[Change detection outputs]

══════

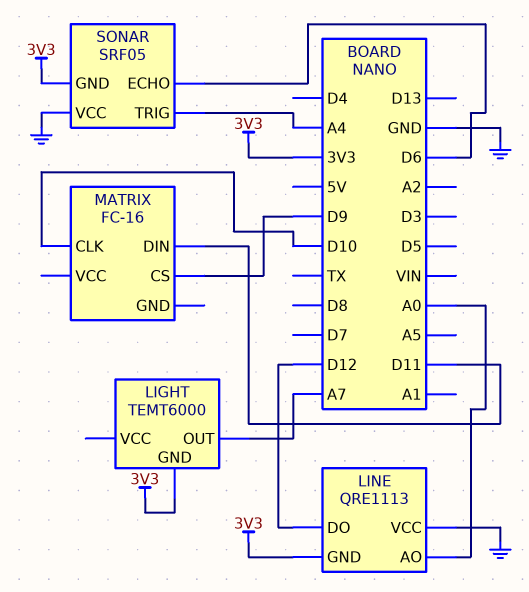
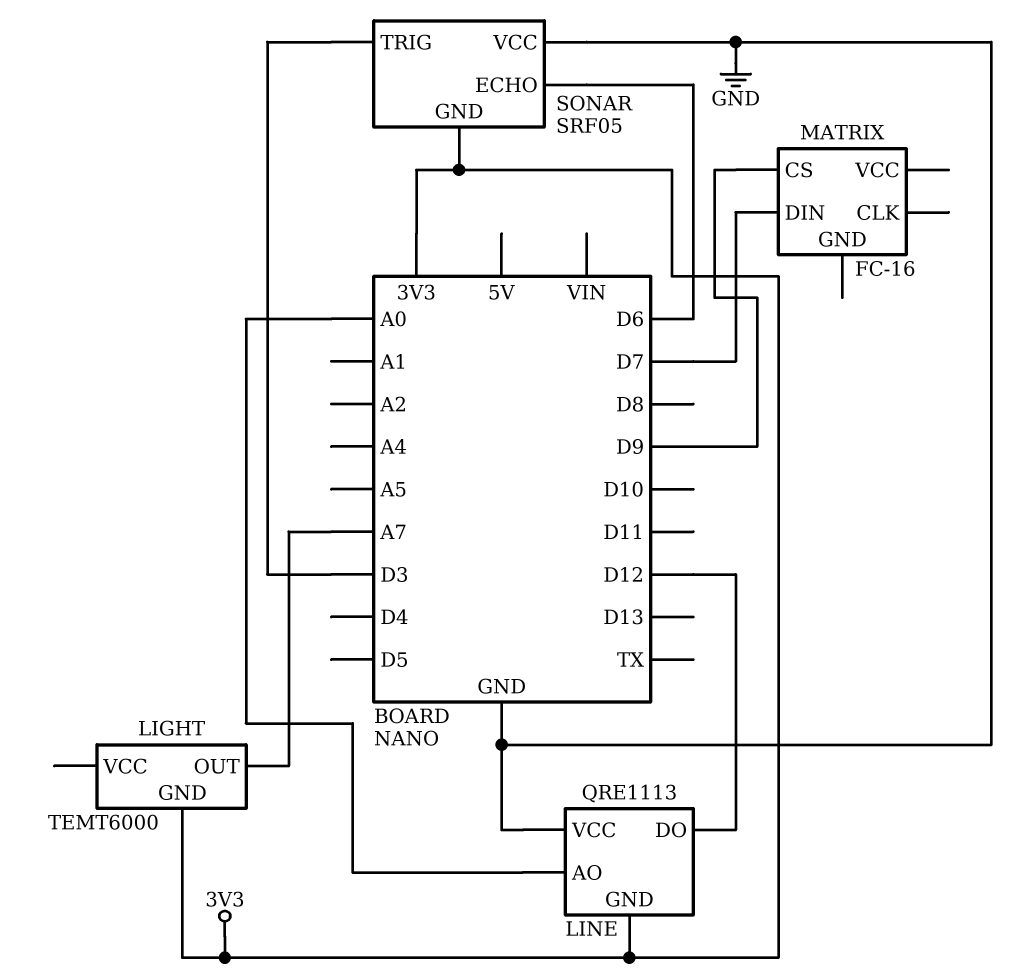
MATRIX pin CLK: D10 -> none
MATRIX pin DIN: D11 -> D7
SONAR pin TRIG: A4 -> D3

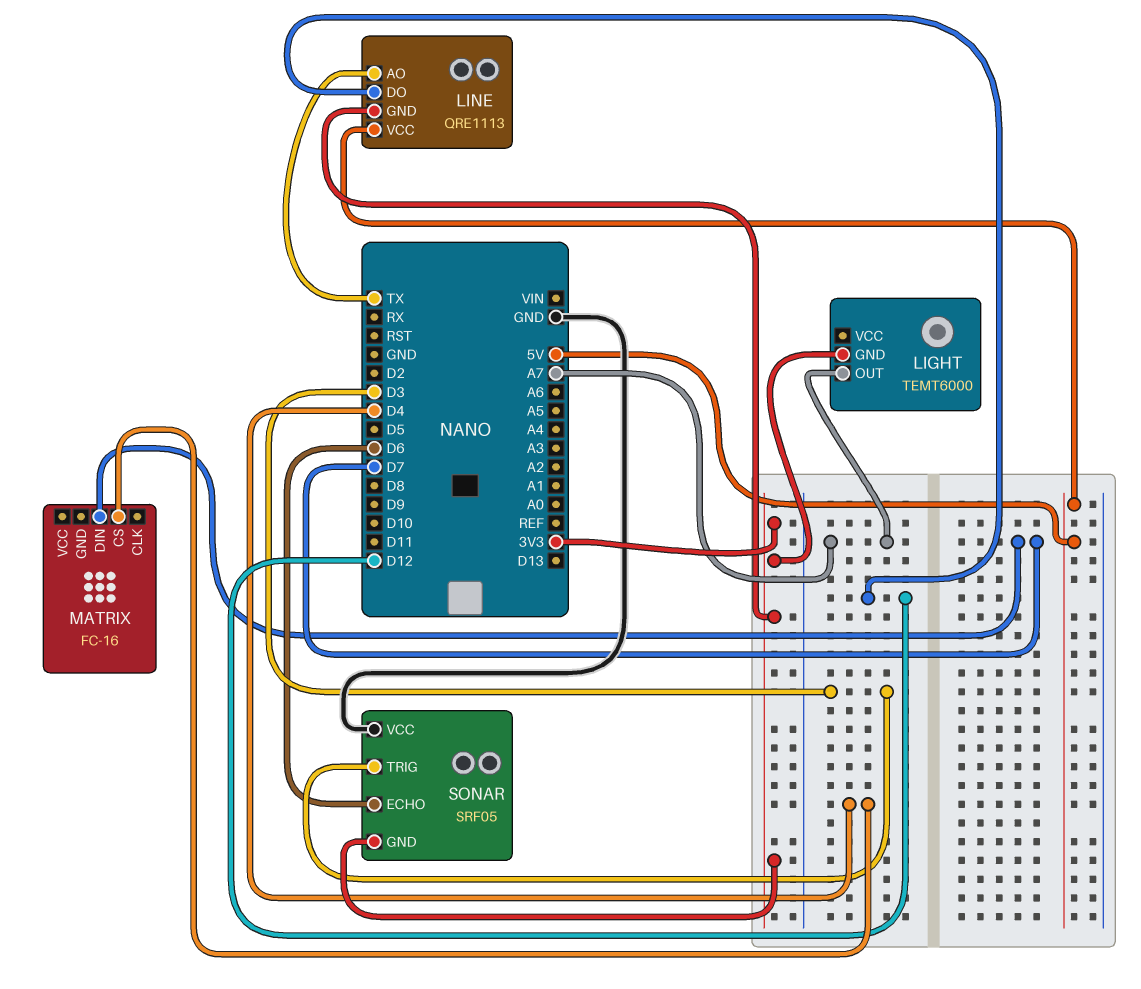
LINE pin AO: A0 -> TX
LINE pin VCC: GND -> 5V
MATRIX pin CS: D9 -> D4

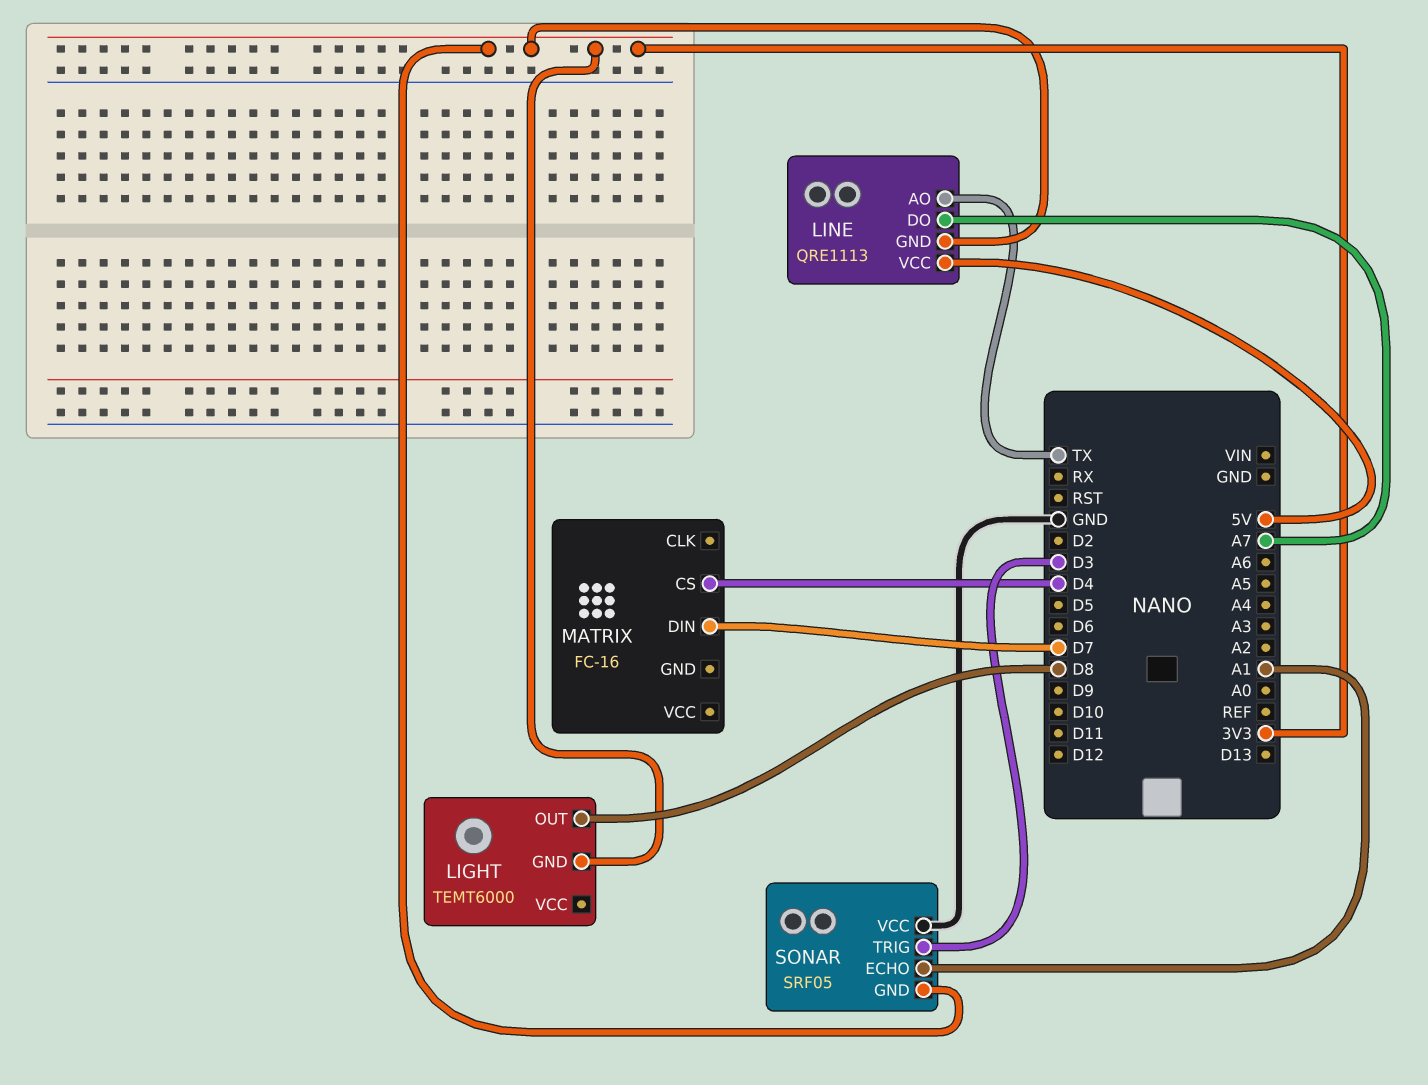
LIGHT pin OUT: A7 -> D8
LINE pin DO: D12 -> A7
SONAR pin ECHO: D6 -> A1

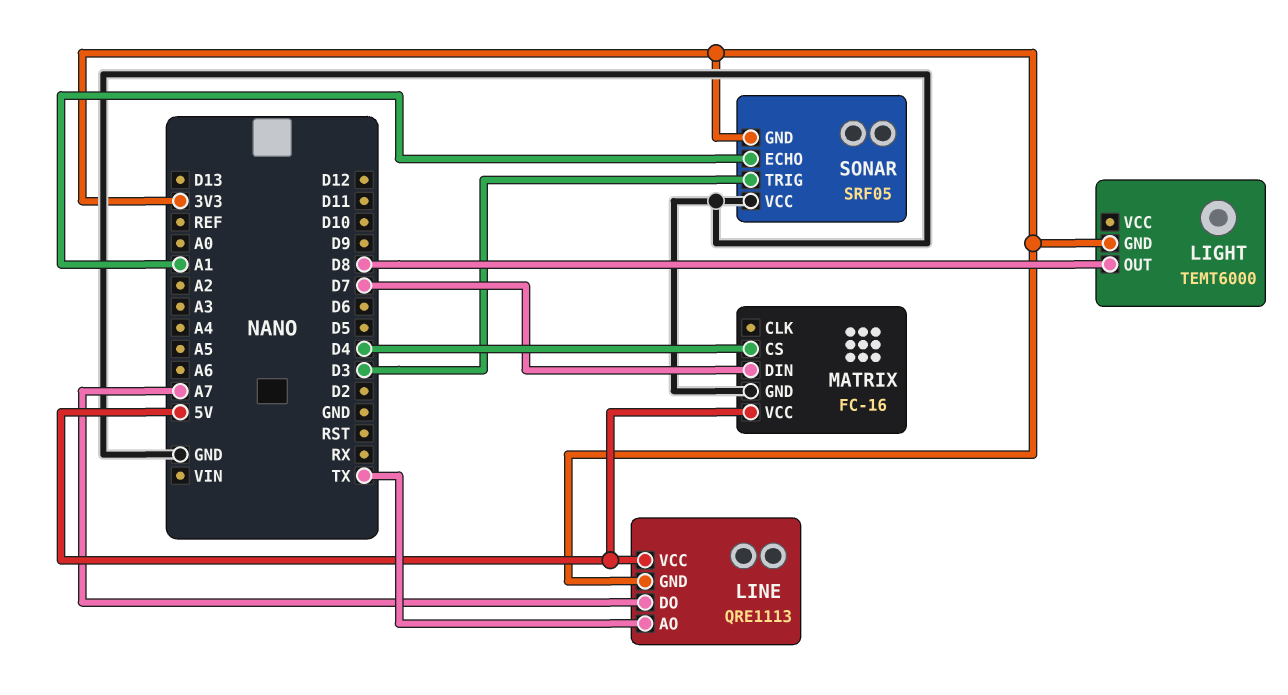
MATRIX pin GND: none -> GND
MATRIX pin VCC: none -> 5V

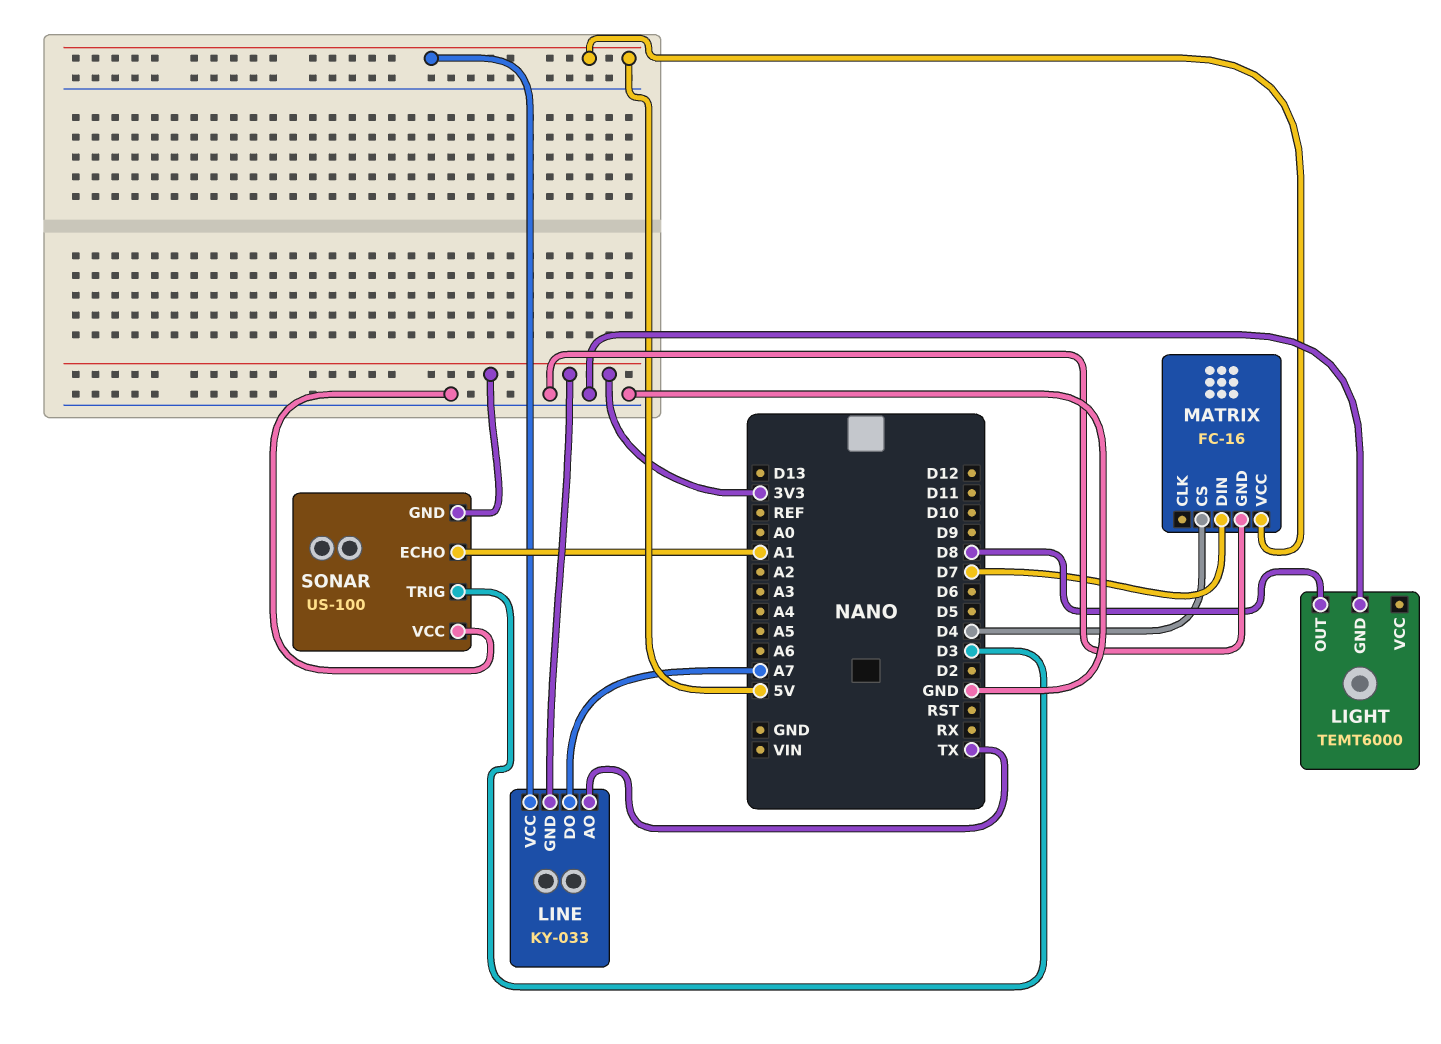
LIGHT pin GND: 3V3 -> GND
LINE: QRE1113 -> KY-033
SONAR: SRF05 -> US-100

══════

PROBLEM:
Return every record exactly, minus the pictures.

EXERCISE OUTPUT:
MATRIX pin CLK: D10 -> none
MATRIX pin DIN: D11 -> D7
SONAR pin TRIG: A4 -> D3

LINE pin AO: A0 -> TX
LINE pin VCC: GND -> 5V
MATRIX pin CS: D9 -> D4

LIGHT pin OUT: A7 -> D8
LINE pin DO: D12 -> A7
SONAR pin ECHO: D6 -> A1

MATRIX pin GND: none -> GND
MATRIX pin VCC: none -> 5V

LIGHT pin GND: 3V3 -> GND
LINE: QRE1113 -> KY-033
SONAR: SRF05 -> US-100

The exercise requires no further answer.